Of the entries that follow, how many lines hold the string "soap"? Write the number and nothing more.
::: Exercise material
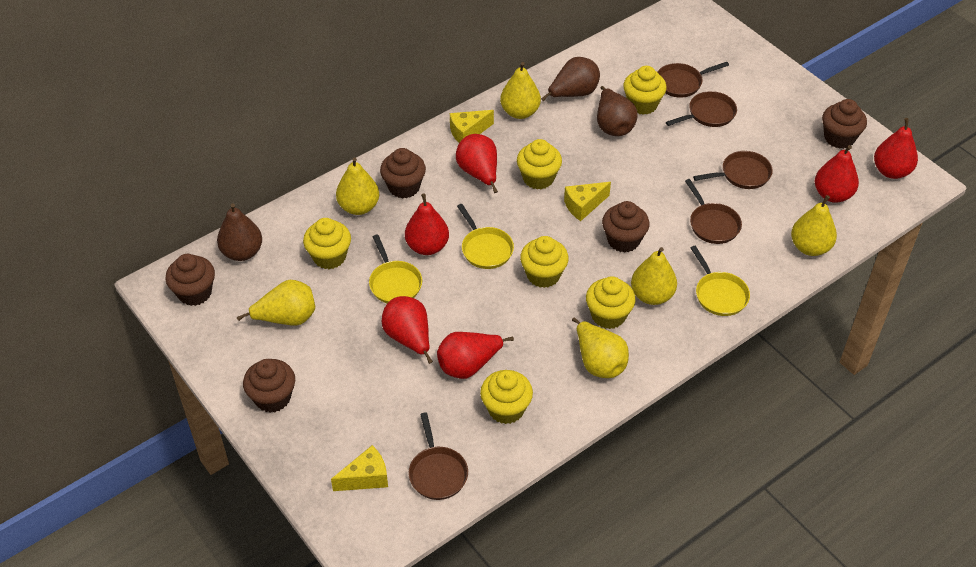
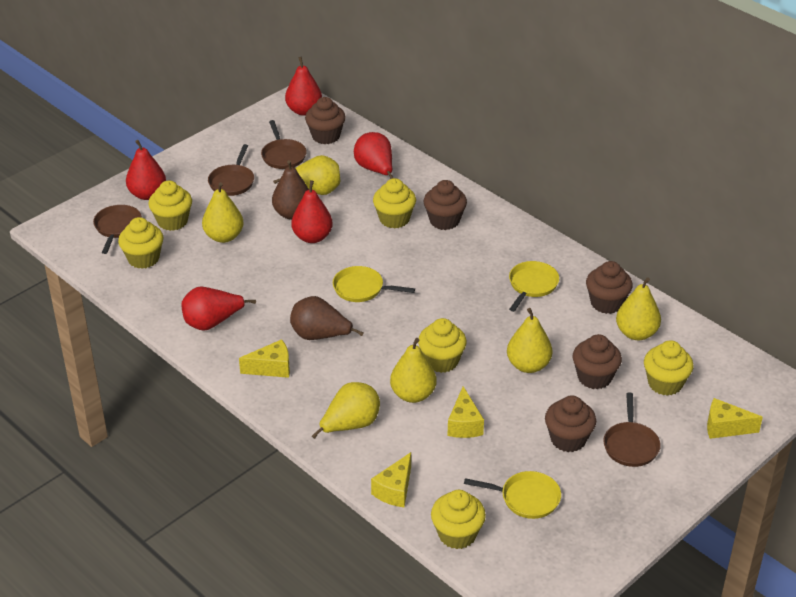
brown pan: 5 -> 4
brown pear: 3 -> 2
red pear: 6 -> 5
yellow cheese: 3 -> 4

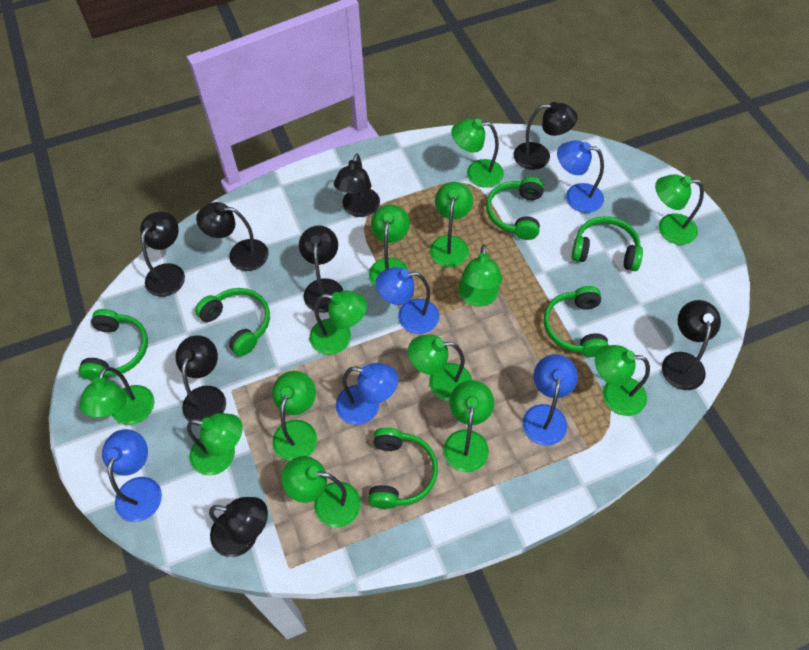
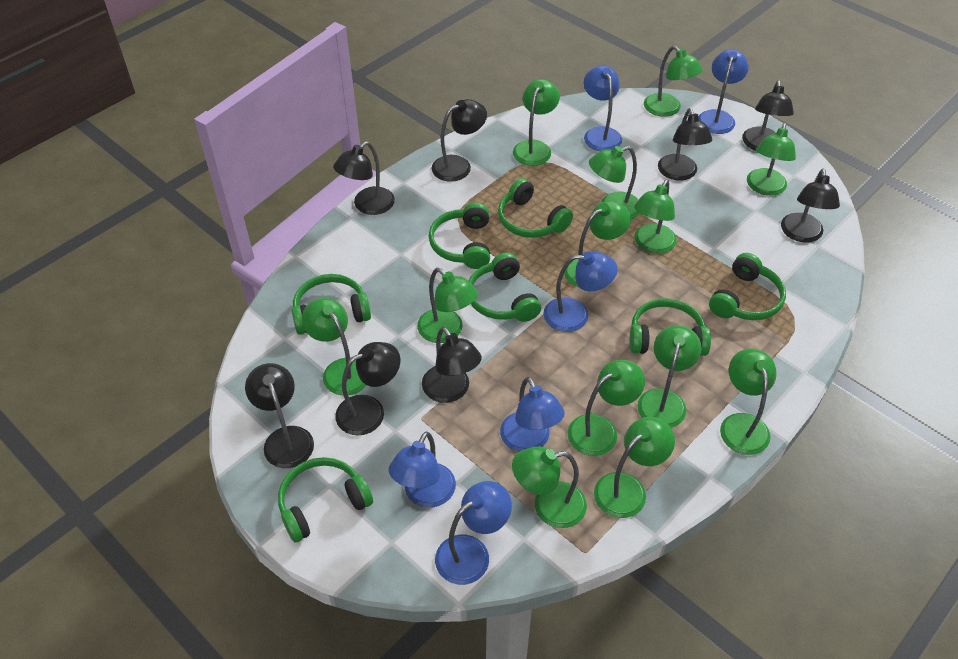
blue lamp: 5 -> 6
green headphones: 6 -> 7

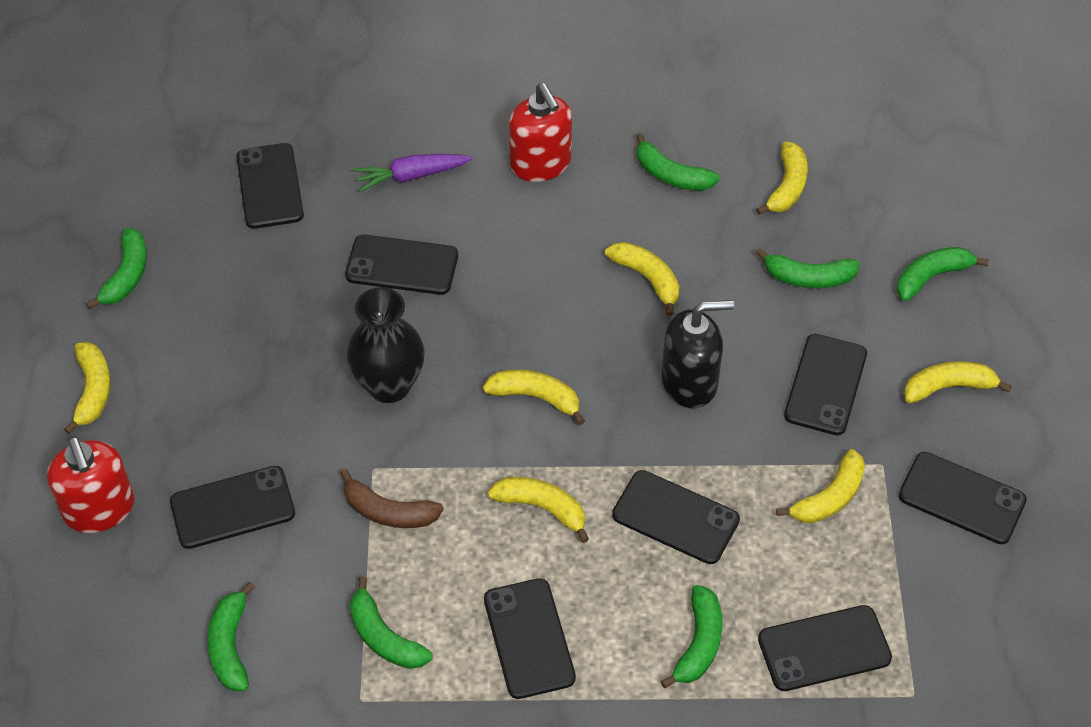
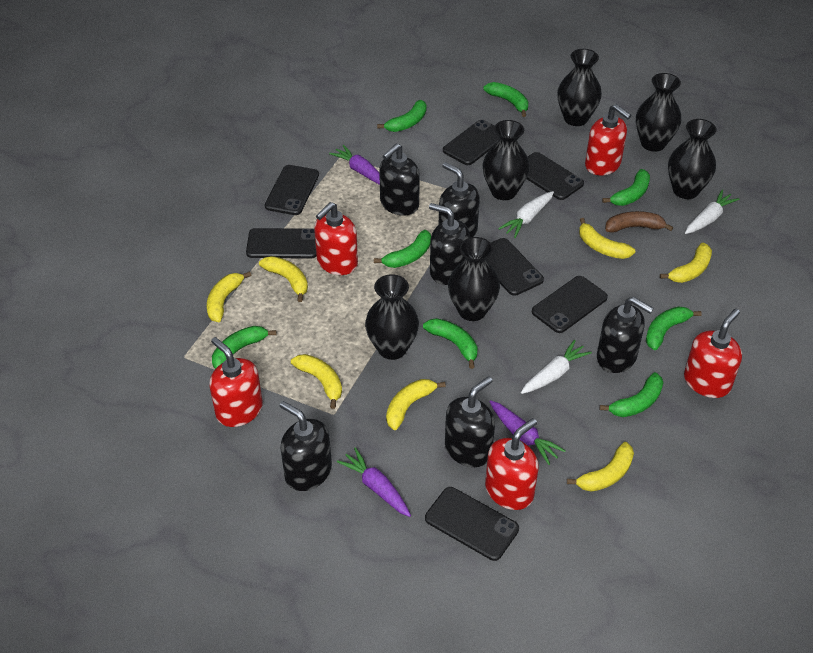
black phone: 8 -> 7
black soap dispenser: 1 -> 6
black vase: 1 -> 6
green banana: 7 -> 8
purple carrot: 1 -> 3
red soap dispenser: 2 -> 5
white carrot: 0 -> 3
::::::
#### Response
2